[Extracted records]
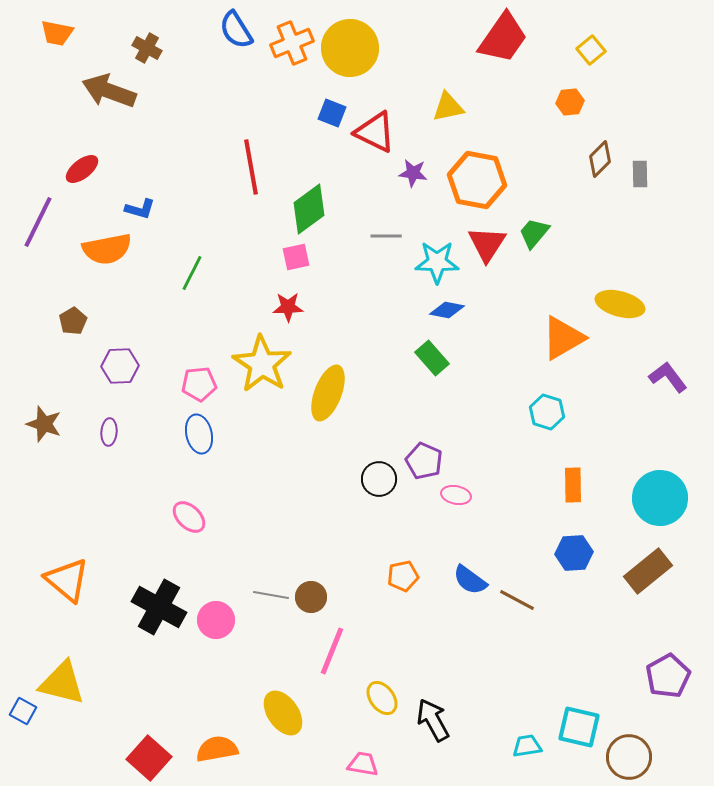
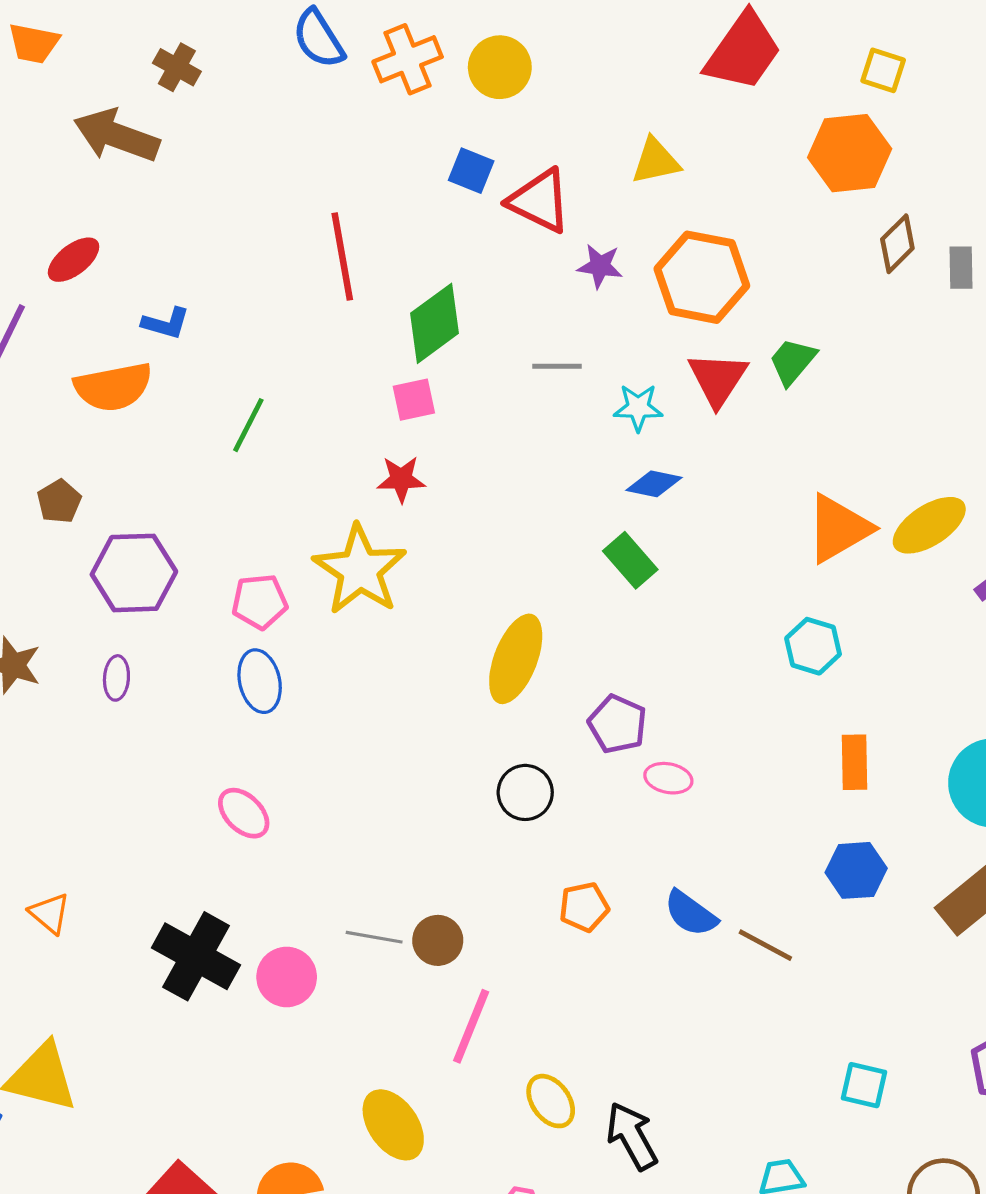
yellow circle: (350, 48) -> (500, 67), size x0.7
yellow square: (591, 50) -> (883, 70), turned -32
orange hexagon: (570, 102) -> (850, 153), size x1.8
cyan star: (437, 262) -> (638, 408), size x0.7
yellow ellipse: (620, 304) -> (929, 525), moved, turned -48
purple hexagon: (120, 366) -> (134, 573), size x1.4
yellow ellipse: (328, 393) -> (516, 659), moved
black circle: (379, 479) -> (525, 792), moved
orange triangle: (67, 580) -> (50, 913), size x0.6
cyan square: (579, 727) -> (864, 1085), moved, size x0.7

What to produce> Your output should consist only of the lines from the one containing "yellow square: (591, 50)" to the end of the records above, each retyped exactly.

Worked solution>
yellow square: (591, 50) -> (883, 70), turned -32
orange hexagon: (570, 102) -> (850, 153), size x1.8
cyan star: (437, 262) -> (638, 408), size x0.7
yellow ellipse: (620, 304) -> (929, 525), moved, turned -48
purple hexagon: (120, 366) -> (134, 573), size x1.4
yellow ellipse: (328, 393) -> (516, 659), moved
black circle: (379, 479) -> (525, 792), moved
orange triangle: (67, 580) -> (50, 913), size x0.6
cyan square: (579, 727) -> (864, 1085), moved, size x0.7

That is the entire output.